Information given:
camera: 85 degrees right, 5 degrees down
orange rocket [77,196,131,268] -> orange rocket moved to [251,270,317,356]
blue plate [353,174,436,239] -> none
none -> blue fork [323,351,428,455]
---
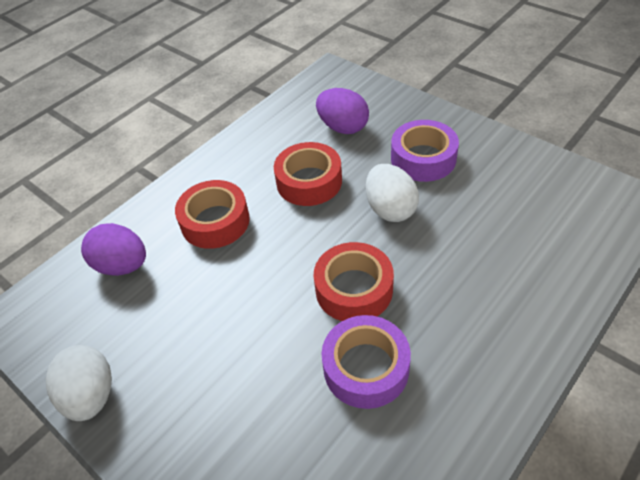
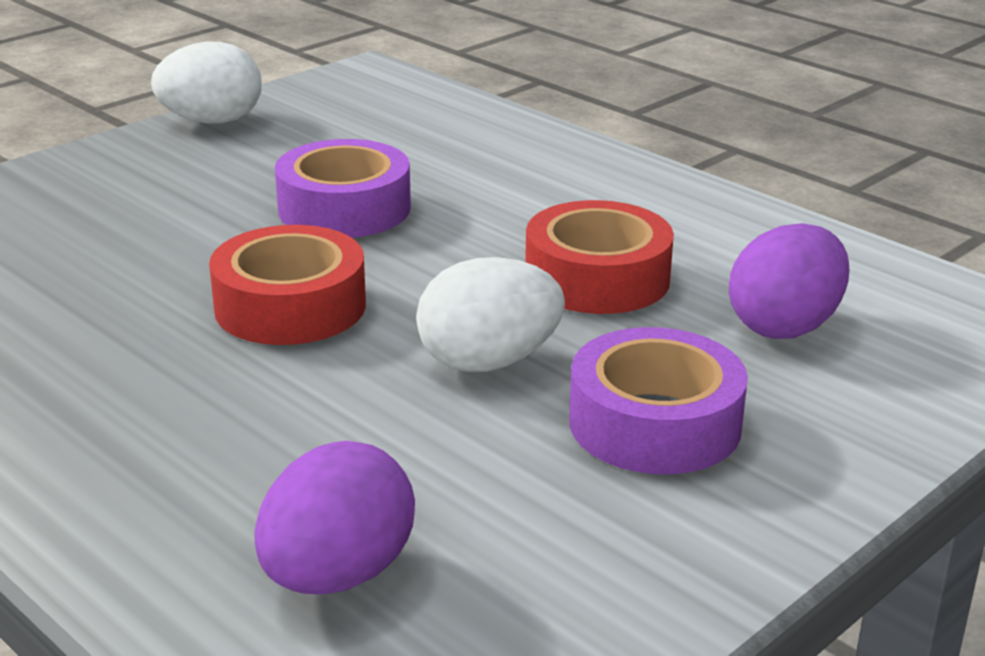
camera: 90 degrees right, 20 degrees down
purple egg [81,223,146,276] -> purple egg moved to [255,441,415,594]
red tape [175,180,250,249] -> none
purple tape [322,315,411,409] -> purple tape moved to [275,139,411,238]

Aim of the task:
In the listing above, find the line containing "camera: 85 degrees right, 5 degrees down" and the line containing "none -> blue fork [323,351,428,455]". Output them and every line between, exactly, and nothing else.

Task result:
camera: 85 degrees right, 5 degrees down
orange rocket [77,196,131,268] -> orange rocket moved to [251,270,317,356]
blue plate [353,174,436,239] -> none
none -> blue fork [323,351,428,455]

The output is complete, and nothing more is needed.